* [TASK DESCRIPTION]: Output exactly the lines below, starting with the line that has "249, 48, 36>" and going on through the line that has "322, 102, 49>", both included, and no other lines.

* [ENTRIES SHOWN]:
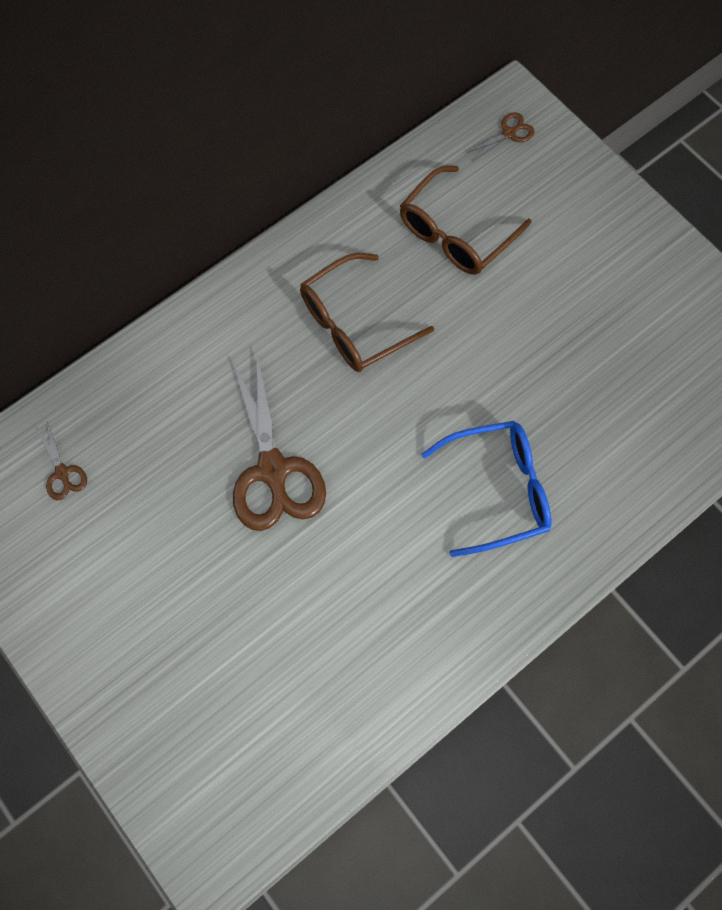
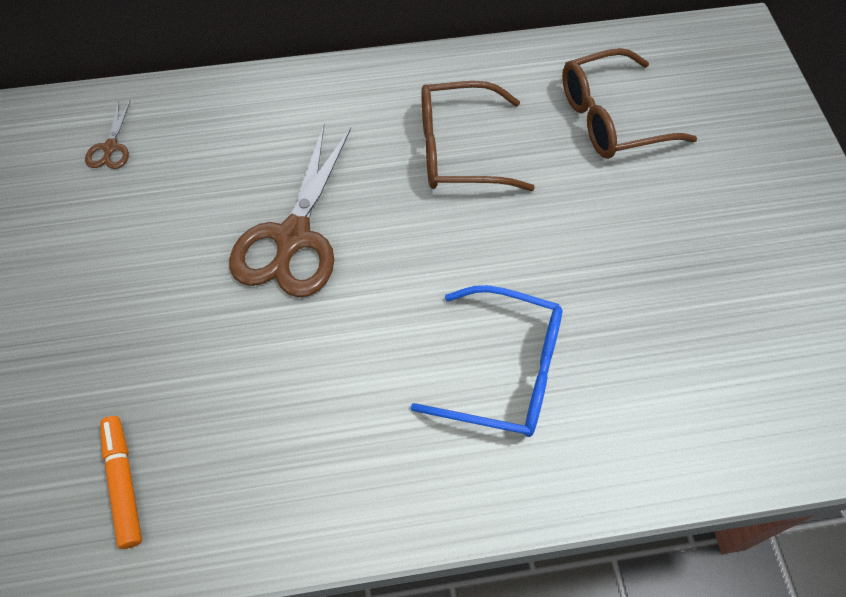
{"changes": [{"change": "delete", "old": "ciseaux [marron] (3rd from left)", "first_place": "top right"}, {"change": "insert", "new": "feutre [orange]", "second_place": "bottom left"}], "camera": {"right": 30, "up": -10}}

* * *

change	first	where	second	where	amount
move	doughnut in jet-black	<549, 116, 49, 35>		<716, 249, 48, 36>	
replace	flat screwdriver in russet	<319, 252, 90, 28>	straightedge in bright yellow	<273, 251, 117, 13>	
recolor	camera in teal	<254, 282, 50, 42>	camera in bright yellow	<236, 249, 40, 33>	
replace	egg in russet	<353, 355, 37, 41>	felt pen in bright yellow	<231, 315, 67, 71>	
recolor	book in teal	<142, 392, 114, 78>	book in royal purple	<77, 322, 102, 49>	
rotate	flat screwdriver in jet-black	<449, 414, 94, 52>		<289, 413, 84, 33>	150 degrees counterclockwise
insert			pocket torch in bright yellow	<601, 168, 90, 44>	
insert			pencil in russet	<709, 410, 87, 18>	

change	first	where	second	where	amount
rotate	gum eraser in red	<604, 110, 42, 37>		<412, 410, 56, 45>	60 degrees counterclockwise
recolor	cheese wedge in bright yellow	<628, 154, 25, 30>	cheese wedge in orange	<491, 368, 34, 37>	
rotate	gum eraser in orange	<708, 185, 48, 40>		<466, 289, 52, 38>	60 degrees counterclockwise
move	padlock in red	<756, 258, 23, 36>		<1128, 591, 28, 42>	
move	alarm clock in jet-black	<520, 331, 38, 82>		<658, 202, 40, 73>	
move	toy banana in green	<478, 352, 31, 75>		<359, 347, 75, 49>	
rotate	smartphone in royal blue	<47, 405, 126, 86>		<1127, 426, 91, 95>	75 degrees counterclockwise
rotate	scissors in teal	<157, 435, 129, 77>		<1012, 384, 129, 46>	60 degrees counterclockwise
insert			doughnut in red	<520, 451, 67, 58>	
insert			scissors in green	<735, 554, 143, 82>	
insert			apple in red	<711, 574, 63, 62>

* [REPLY TO THE TASK]:
move	doughnut in jet-black	<549, 116, 49, 35>		<716, 249, 48, 36>	
replace	flat screwdriver in russet	<319, 252, 90, 28>	straightedge in bright yellow	<273, 251, 117, 13>	
recolor	camera in teal	<254, 282, 50, 42>	camera in bright yellow	<236, 249, 40, 33>	
replace	egg in russet	<353, 355, 37, 41>	felt pen in bright yellow	<231, 315, 67, 71>	
recolor	book in teal	<142, 392, 114, 78>	book in royal purple	<77, 322, 102, 49>	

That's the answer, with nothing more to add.